TASK: Nothing but the text should be carried over: reproduce all the data exactly and leave out every image.

MATERIAL PROVIDED:
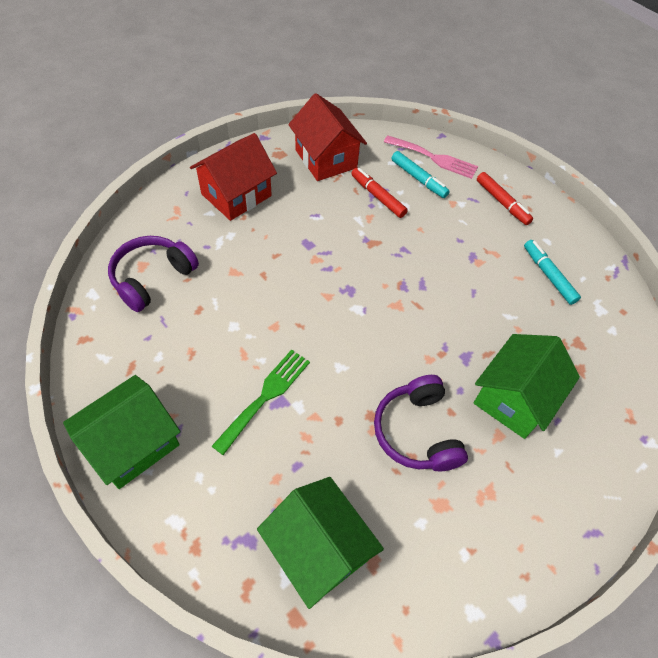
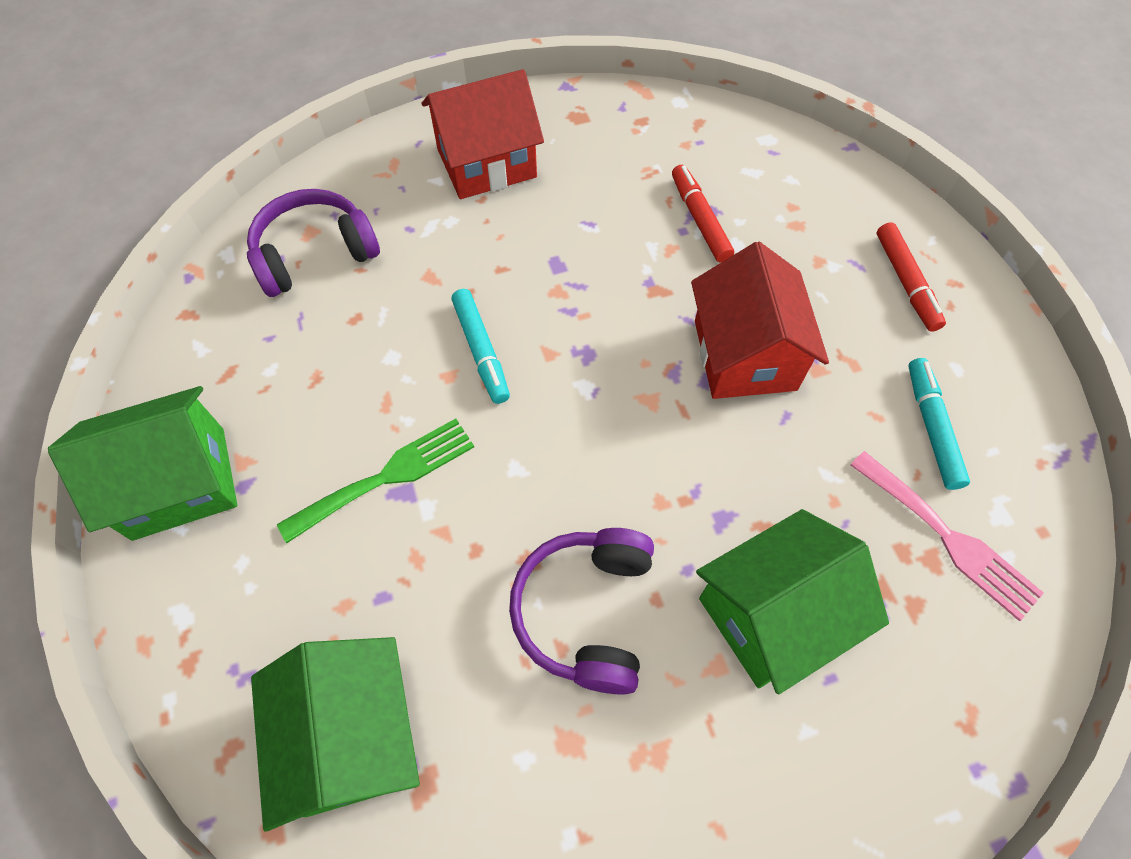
camera: 25 degrees right, 5 degrees up
(326, 159) = (645, 141): red house -> red house (744, 355)
(418, 179) = (779, 208): turquoise marker -> turquoise marker (481, 351)
(434, 158) = (822, 180): pink fork -> pink fork (949, 538)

RESULT OF THE EXERCISE:
camera: 25 degrees right, 5 degrees up
(326, 159) = (645, 141): red house -> red house (744, 355)
(418, 179) = (779, 208): turquoise marker -> turquoise marker (481, 351)
(434, 158) = (822, 180): pink fork -> pink fork (949, 538)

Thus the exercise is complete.